TASK REQUIREMENTS: Given the records below, would you repeat exactly the lines that begin at the one containing "R1: 6.8k (+5V, CT) -> 6.8k (CT, DIS)" and end at the one containing "U1 pin GND: GND -> 3V3", inclusive?
*** Begin section ***
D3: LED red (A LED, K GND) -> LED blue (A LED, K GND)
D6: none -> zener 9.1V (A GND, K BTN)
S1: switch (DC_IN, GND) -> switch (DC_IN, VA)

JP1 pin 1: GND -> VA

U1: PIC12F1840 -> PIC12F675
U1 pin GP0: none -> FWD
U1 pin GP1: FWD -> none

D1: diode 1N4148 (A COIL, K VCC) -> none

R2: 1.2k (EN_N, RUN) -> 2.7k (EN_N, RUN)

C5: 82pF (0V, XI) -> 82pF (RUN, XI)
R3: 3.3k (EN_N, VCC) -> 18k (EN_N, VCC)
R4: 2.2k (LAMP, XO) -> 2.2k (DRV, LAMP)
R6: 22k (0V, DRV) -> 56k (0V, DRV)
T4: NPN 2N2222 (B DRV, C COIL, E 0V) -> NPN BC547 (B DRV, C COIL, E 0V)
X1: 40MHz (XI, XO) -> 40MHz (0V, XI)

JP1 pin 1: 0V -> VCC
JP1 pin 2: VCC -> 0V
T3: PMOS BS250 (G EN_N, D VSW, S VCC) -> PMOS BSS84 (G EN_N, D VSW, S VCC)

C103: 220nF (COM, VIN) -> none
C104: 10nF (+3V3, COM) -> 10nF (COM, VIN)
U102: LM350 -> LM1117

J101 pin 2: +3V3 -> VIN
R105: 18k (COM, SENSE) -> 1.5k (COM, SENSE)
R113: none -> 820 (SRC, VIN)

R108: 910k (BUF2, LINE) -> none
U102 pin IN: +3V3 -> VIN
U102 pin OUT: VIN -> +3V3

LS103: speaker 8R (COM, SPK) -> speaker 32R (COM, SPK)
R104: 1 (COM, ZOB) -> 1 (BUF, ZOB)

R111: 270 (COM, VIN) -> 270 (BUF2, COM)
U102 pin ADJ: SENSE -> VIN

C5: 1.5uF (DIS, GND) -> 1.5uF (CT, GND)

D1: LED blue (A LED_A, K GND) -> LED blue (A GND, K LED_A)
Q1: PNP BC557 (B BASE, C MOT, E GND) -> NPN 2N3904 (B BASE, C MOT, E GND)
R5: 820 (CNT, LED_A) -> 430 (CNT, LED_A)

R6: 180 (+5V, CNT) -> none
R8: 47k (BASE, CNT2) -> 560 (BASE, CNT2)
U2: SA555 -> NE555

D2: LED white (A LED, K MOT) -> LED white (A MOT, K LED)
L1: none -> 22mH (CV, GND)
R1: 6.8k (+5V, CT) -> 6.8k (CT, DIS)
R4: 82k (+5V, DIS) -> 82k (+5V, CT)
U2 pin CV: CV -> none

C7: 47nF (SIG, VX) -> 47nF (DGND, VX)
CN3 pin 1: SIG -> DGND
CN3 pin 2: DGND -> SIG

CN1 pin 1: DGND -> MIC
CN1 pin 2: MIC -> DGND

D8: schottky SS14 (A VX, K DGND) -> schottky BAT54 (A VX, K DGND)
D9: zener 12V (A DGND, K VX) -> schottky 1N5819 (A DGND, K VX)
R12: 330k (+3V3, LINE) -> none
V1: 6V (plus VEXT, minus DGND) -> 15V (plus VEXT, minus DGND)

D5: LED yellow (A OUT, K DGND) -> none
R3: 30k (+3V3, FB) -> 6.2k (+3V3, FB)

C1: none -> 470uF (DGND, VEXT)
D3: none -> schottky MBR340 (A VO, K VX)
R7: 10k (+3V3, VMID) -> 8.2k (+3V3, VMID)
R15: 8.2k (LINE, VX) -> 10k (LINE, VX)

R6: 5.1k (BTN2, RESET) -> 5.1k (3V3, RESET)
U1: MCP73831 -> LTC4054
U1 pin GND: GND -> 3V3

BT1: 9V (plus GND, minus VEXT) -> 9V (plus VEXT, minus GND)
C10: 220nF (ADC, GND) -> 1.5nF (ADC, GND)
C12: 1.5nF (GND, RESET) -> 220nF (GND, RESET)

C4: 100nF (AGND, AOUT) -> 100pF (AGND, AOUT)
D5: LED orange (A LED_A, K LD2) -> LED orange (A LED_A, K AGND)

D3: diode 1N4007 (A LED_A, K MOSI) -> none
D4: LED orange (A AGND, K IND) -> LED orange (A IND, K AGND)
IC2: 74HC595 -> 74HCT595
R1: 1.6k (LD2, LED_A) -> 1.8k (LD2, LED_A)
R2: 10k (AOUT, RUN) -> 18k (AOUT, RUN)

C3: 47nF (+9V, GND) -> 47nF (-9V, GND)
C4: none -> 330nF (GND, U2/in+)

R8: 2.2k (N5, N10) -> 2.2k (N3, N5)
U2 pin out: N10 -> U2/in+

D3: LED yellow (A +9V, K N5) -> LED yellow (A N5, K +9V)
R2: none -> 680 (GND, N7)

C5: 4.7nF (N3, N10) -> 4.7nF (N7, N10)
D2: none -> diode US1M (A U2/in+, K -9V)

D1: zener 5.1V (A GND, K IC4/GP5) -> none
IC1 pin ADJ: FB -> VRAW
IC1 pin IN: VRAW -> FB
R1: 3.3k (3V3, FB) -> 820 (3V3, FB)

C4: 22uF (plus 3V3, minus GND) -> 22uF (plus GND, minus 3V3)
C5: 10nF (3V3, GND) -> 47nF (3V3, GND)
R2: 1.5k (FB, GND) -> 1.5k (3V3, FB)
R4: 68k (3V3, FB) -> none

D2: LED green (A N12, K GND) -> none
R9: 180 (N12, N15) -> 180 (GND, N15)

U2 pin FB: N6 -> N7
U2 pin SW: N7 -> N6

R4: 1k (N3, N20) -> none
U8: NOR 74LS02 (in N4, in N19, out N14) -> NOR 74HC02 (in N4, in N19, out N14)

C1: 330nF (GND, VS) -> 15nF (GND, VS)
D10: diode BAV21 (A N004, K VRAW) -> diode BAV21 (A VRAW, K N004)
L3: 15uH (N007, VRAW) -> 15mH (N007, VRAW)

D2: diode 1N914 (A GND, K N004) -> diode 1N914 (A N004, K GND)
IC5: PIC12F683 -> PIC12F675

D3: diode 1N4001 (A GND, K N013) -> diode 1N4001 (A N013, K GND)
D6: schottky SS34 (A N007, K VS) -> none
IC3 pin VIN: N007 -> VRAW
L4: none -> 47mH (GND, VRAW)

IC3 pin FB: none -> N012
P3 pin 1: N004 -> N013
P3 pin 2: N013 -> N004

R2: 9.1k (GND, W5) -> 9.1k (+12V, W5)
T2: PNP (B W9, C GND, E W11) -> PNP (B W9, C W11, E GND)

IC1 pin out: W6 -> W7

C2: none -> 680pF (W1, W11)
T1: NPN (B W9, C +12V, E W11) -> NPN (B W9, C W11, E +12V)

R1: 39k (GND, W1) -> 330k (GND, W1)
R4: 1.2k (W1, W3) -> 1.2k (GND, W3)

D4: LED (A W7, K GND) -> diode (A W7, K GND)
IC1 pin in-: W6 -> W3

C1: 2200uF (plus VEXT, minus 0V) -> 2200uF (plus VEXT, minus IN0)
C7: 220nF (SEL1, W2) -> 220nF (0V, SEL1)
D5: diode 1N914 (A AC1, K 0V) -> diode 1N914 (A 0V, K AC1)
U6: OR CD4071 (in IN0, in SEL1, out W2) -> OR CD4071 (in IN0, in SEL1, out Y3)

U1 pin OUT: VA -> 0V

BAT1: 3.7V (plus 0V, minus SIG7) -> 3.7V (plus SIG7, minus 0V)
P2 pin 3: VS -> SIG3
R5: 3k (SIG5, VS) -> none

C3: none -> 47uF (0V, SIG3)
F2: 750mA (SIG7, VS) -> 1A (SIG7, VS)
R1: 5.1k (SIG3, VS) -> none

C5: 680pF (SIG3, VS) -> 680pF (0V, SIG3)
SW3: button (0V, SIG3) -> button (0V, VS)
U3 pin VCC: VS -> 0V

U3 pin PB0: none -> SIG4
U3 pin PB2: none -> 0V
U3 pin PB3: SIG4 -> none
*** End section ***
EXERCISE SOLUTION:
R1: 6.8k (+5V, CT) -> 6.8k (CT, DIS)
R4: 82k (+5V, DIS) -> 82k (+5V, CT)
U2 pin CV: CV -> none

C7: 47nF (SIG, VX) -> 47nF (DGND, VX)
CN3 pin 1: SIG -> DGND
CN3 pin 2: DGND -> SIG

CN1 pin 1: DGND -> MIC
CN1 pin 2: MIC -> DGND

D8: schottky SS14 (A VX, K DGND) -> schottky BAT54 (A VX, K DGND)
D9: zener 12V (A DGND, K VX) -> schottky 1N5819 (A DGND, K VX)
R12: 330k (+3V3, LINE) -> none
V1: 6V (plus VEXT, minus DGND) -> 15V (plus VEXT, minus DGND)

D5: LED yellow (A OUT, K DGND) -> none
R3: 30k (+3V3, FB) -> 6.2k (+3V3, FB)

C1: none -> 470uF (DGND, VEXT)
D3: none -> schottky MBR340 (A VO, K VX)
R7: 10k (+3V3, VMID) -> 8.2k (+3V3, VMID)
R15: 8.2k (LINE, VX) -> 10k (LINE, VX)

R6: 5.1k (BTN2, RESET) -> 5.1k (3V3, RESET)
U1: MCP73831 -> LTC4054
U1 pin GND: GND -> 3V3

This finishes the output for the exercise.